Copy out all lines in the data below containing the string "AGND".
*** Opening of DATA SUPPLIED ***
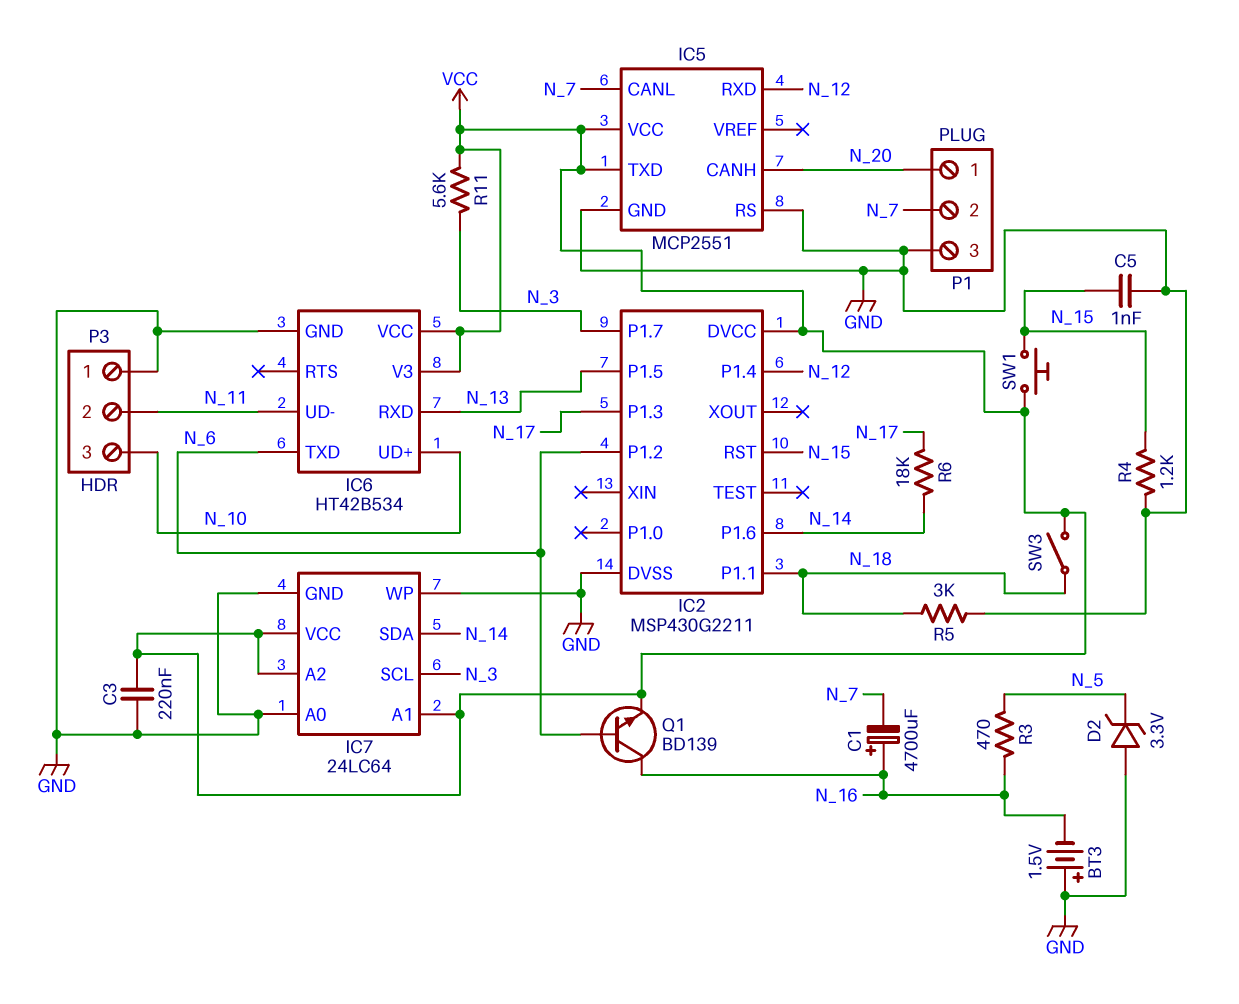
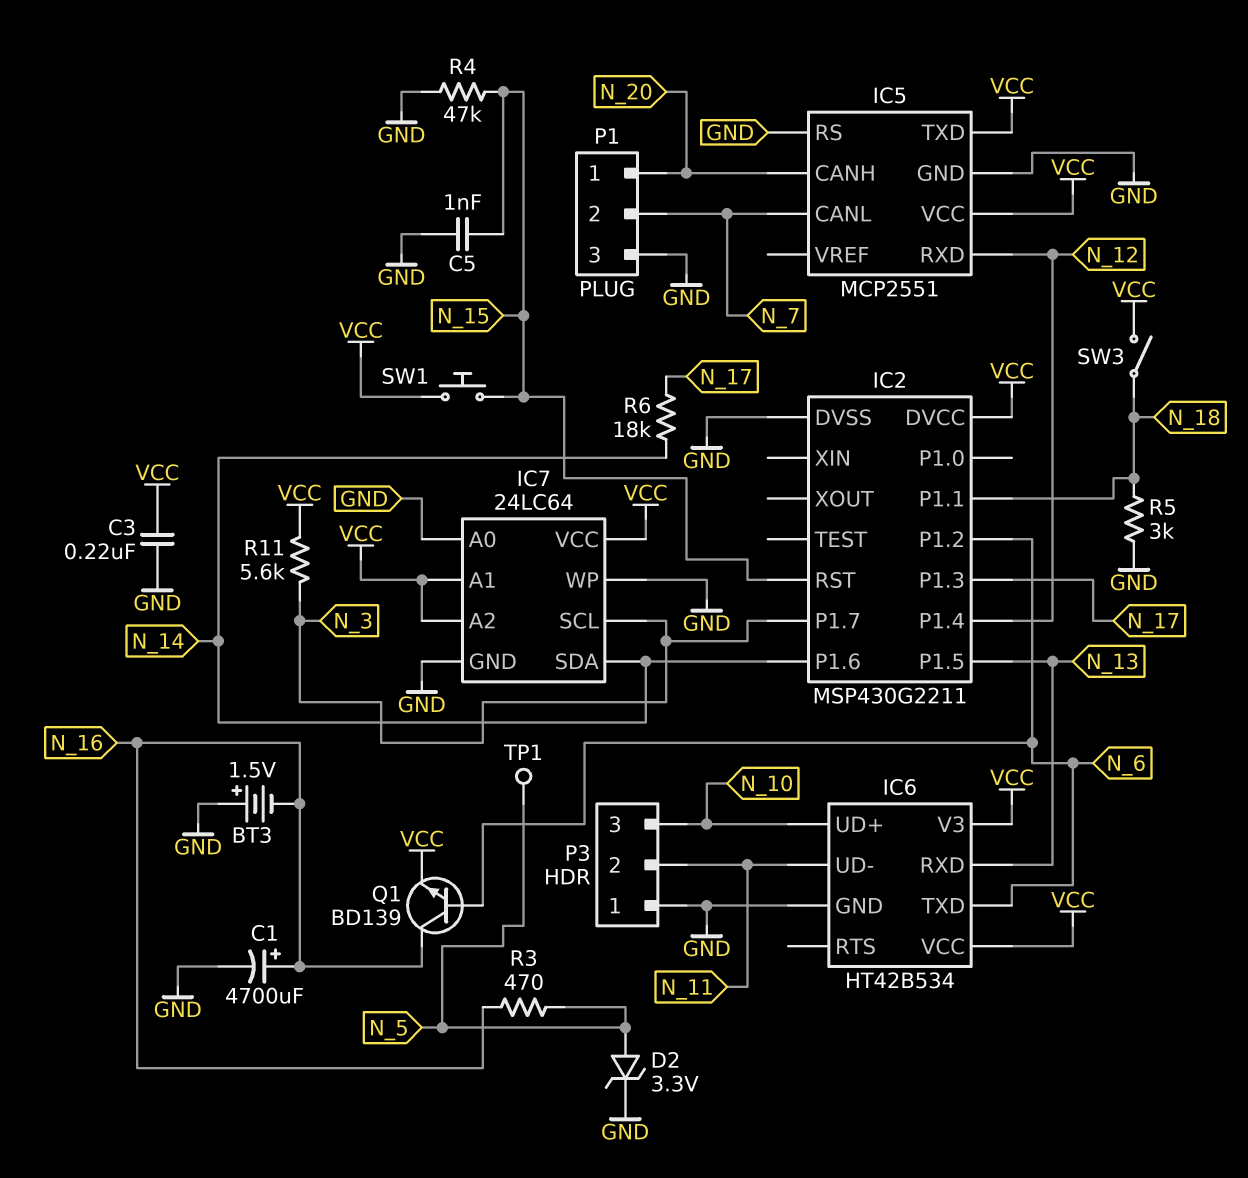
C1: 4700uF (plus N_16, minus N_7) -> 4700uF (plus N_16, minus GND)
D2: zener 3.3V (A GND, K N_5) -> zener 3.3V (A N_5, K GND)
R4: 1.2k (GND, N_15) -> 47k (GND, N_15)
TP1: none -> test point (N_5)

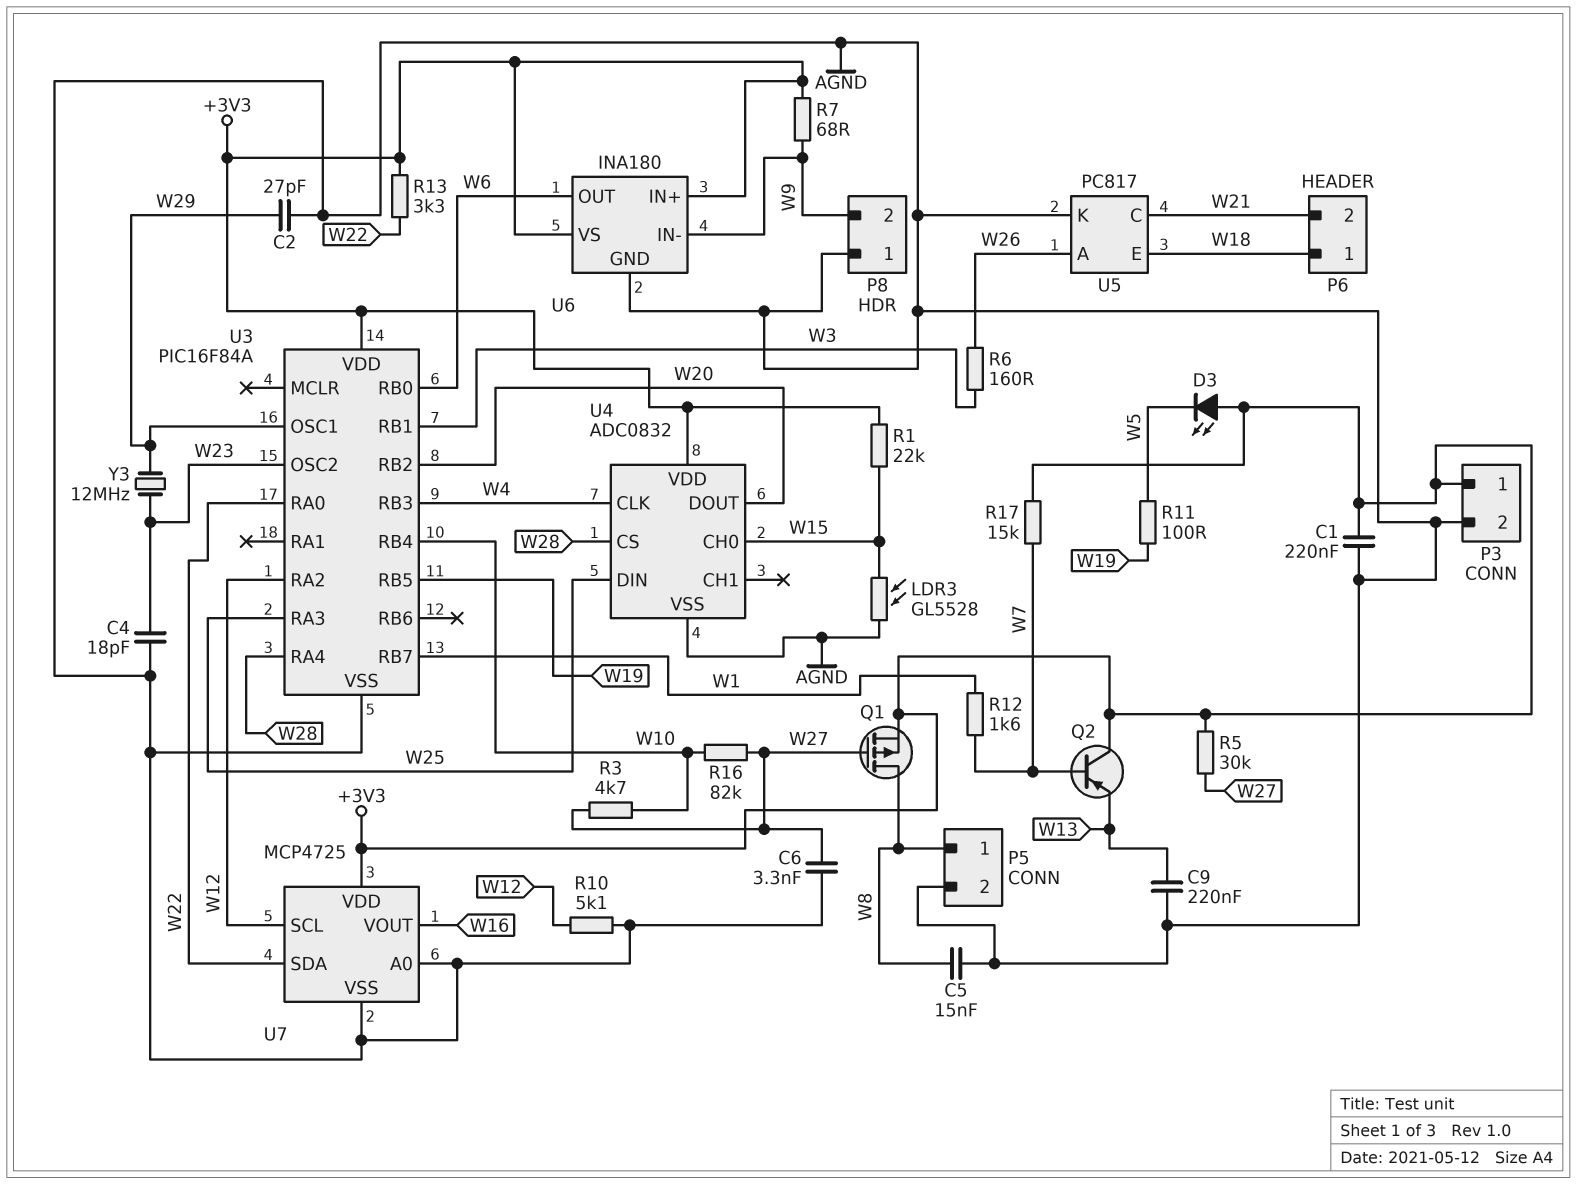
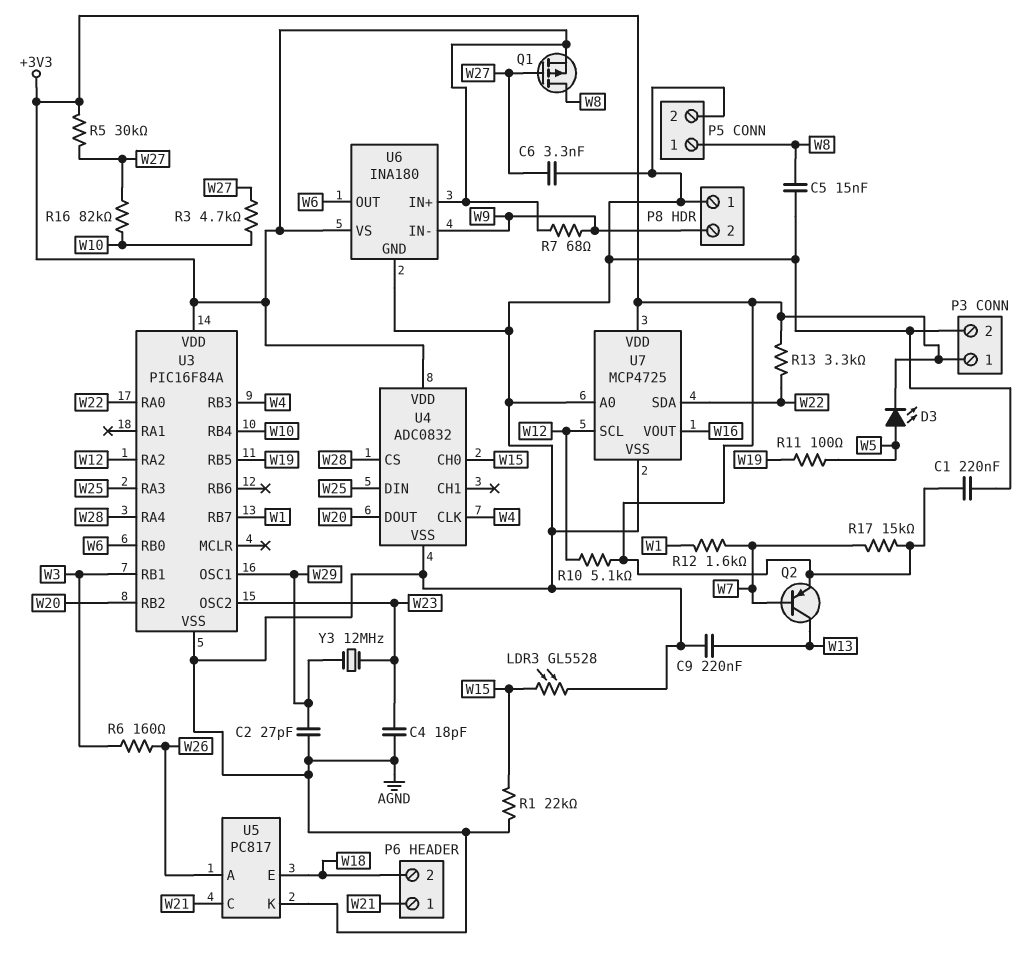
D3: LED (A +3V3, K W5) -> LED (A W5, K +3V3)
P6 pin 1: W18 -> W21
P6 pin 2: W21 -> W18
Q2: PNP (B W7, C +3V3, E W13) -> PNP (B W7, C W13, E +3V3)
R1: 22k (+3V3, W15) -> 22k (AGND, W15)
R10: 5.1k (AGND, W12) -> 5.1k (+3V3, W12)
*** Close of DATA SUPPLIED ***
## WRITTEN RESPONSE
R1: 22k (+3V3, W15) -> 22k (AGND, W15)
R10: 5.1k (AGND, W12) -> 5.1k (+3V3, W12)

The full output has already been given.